The problem
Word for word, reproduce all entries below, leaving every picture out.

Material for this task
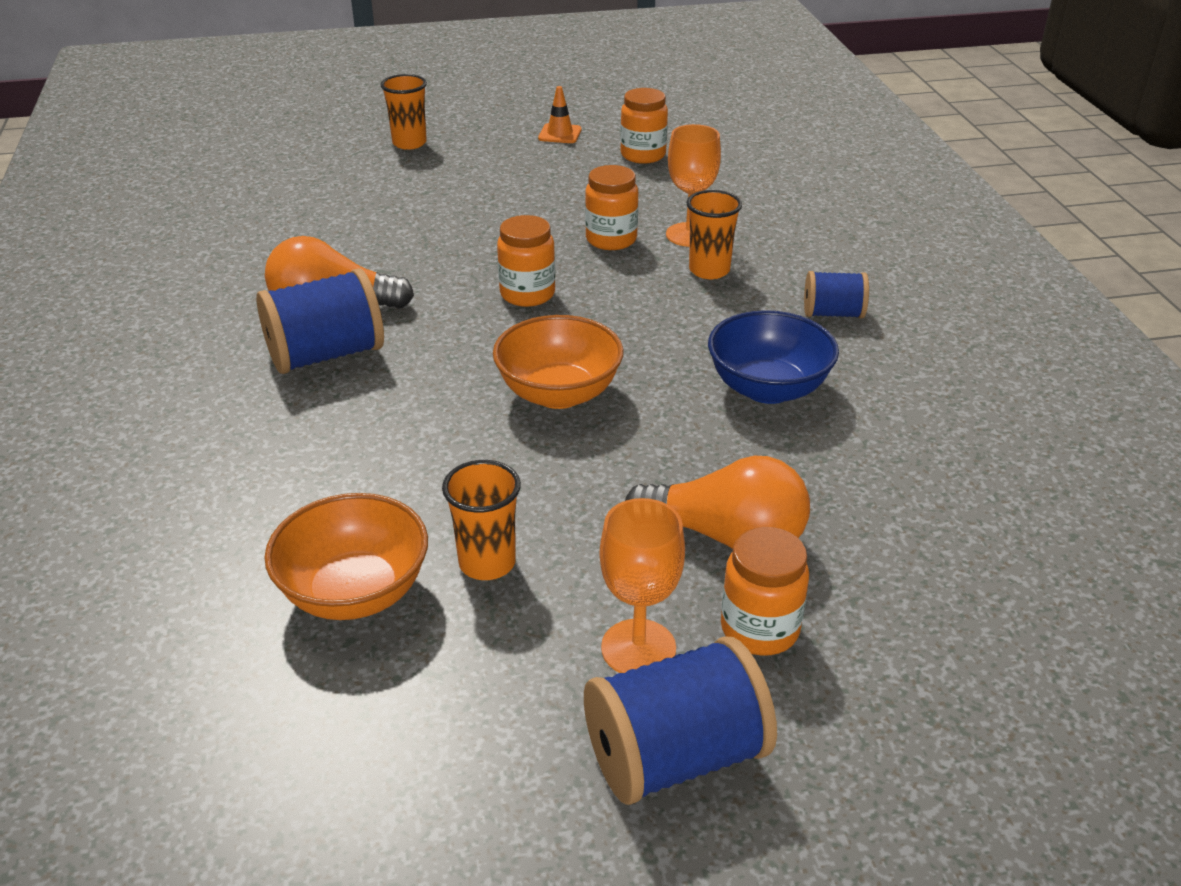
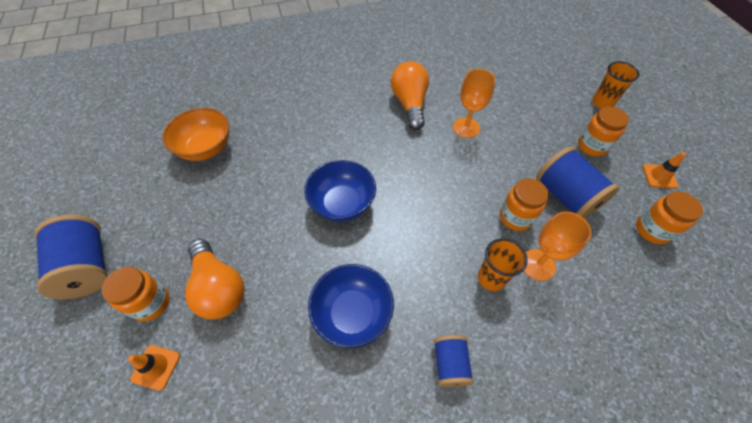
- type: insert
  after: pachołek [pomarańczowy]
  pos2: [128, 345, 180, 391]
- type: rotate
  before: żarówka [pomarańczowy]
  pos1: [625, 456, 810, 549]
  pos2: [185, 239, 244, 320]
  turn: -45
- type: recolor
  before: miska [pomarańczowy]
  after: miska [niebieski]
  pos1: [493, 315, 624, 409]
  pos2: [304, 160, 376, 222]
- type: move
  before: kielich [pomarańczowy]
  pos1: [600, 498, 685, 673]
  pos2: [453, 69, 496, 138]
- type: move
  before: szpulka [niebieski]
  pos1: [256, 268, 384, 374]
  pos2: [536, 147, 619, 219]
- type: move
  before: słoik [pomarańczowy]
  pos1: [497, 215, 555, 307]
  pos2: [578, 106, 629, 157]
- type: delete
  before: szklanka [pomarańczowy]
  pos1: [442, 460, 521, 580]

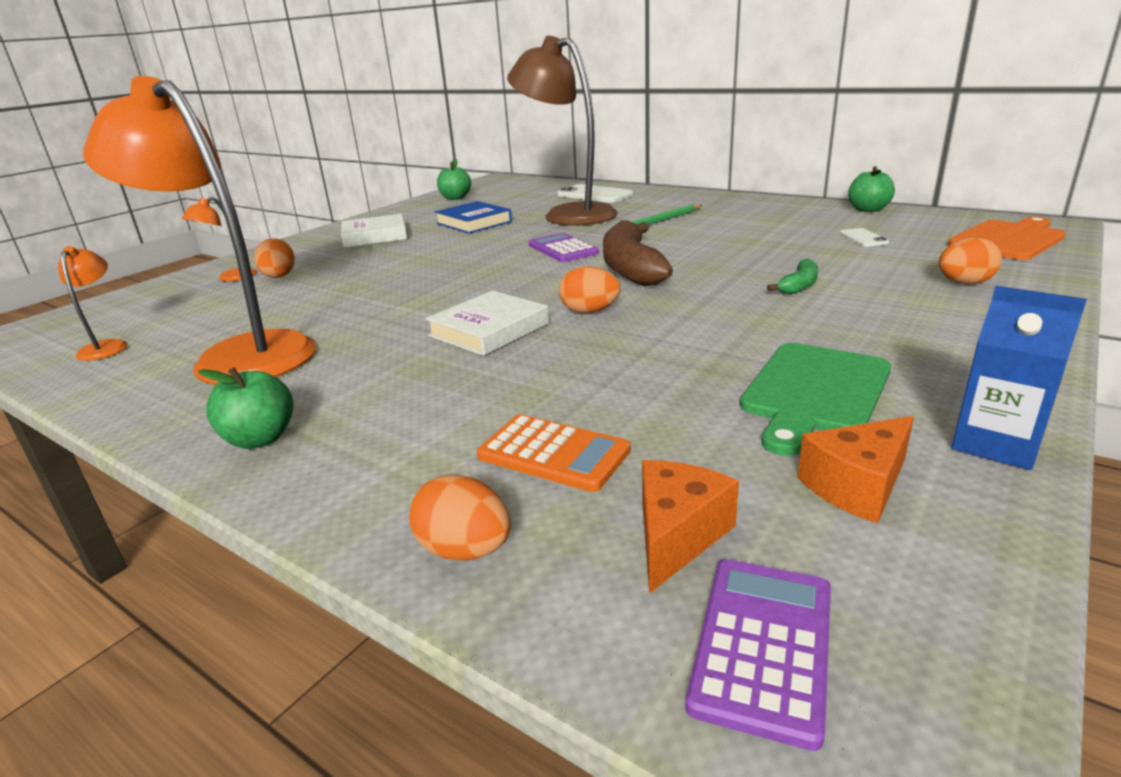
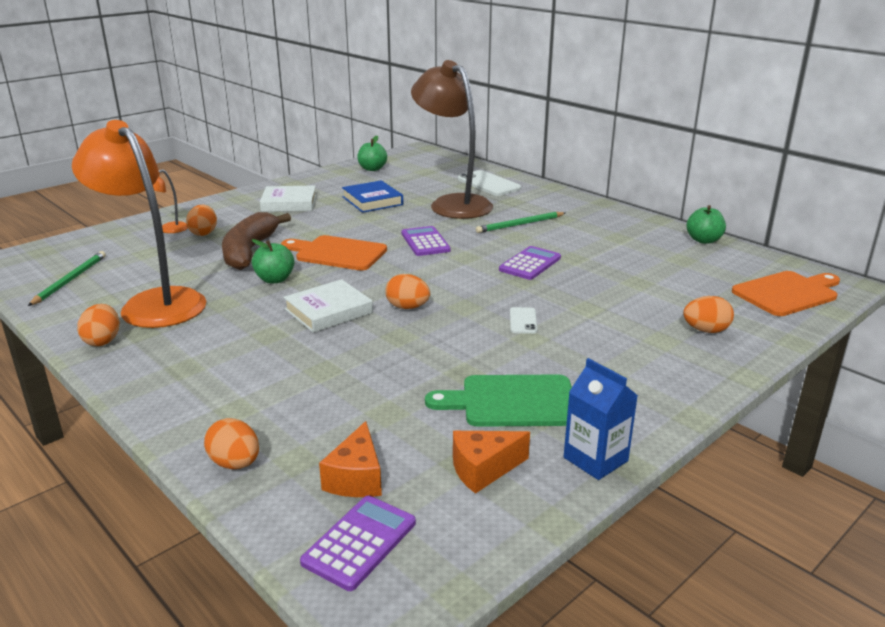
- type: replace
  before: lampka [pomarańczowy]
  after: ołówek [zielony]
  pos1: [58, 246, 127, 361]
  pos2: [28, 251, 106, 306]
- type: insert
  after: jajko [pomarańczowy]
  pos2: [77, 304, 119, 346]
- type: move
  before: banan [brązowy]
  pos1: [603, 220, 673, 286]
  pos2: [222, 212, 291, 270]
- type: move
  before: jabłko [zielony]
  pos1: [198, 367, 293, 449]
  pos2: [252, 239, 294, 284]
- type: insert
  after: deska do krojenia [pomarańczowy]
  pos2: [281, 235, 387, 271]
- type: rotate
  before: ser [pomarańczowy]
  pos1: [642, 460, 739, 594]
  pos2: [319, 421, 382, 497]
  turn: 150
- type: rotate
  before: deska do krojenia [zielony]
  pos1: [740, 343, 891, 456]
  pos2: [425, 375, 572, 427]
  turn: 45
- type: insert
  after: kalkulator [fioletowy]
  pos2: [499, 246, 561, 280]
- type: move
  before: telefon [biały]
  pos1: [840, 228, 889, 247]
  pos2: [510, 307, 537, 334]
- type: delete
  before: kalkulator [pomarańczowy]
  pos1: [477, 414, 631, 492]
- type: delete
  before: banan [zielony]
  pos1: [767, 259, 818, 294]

Task response
- type: insert
  after: pachołek [pomarańczowy]
  pos2: [128, 345, 180, 391]
- type: rotate
  before: żarówka [pomarańczowy]
  pos1: [625, 456, 810, 549]
  pos2: [185, 239, 244, 320]
  turn: -45
- type: recolor
  before: miska [pomarańczowy]
  after: miska [niebieski]
  pos1: [493, 315, 624, 409]
  pos2: [304, 160, 376, 222]
- type: move
  before: kielich [pomarańczowy]
  pos1: [600, 498, 685, 673]
  pos2: [453, 69, 496, 138]
- type: move
  before: szpulka [niebieski]
  pos1: [256, 268, 384, 374]
  pos2: [536, 147, 619, 219]
- type: move
  before: słoik [pomarańczowy]
  pos1: [497, 215, 555, 307]
  pos2: [578, 106, 629, 157]
- type: delete
  before: szklanka [pomarańczowy]
  pos1: [442, 460, 521, 580]

- type: replace
  before: lampka [pomarańczowy]
  after: ołówek [zielony]
  pos1: [58, 246, 127, 361]
  pos2: [28, 251, 106, 306]
- type: insert
  after: jajko [pomarańczowy]
  pos2: [77, 304, 119, 346]
- type: move
  before: banan [brązowy]
  pos1: [603, 220, 673, 286]
  pos2: [222, 212, 291, 270]
- type: move
  before: jabłko [zielony]
  pos1: [198, 367, 293, 449]
  pos2: [252, 239, 294, 284]
- type: insert
  after: deska do krojenia [pomarańczowy]
  pos2: [281, 235, 387, 271]
- type: rotate
  before: ser [pomarańczowy]
  pos1: [642, 460, 739, 594]
  pos2: [319, 421, 382, 497]
  turn: 150
- type: rotate
  before: deska do krojenia [zielony]
  pos1: [740, 343, 891, 456]
  pos2: [425, 375, 572, 427]
  turn: 45
- type: insert
  after: kalkulator [fioletowy]
  pos2: [499, 246, 561, 280]
- type: move
  before: telefon [biały]
  pos1: [840, 228, 889, 247]
  pos2: [510, 307, 537, 334]
- type: delete
  before: kalkulator [pomarańczowy]
  pos1: [477, 414, 631, 492]
- type: delete
  before: banan [zielony]
  pos1: [767, 259, 818, 294]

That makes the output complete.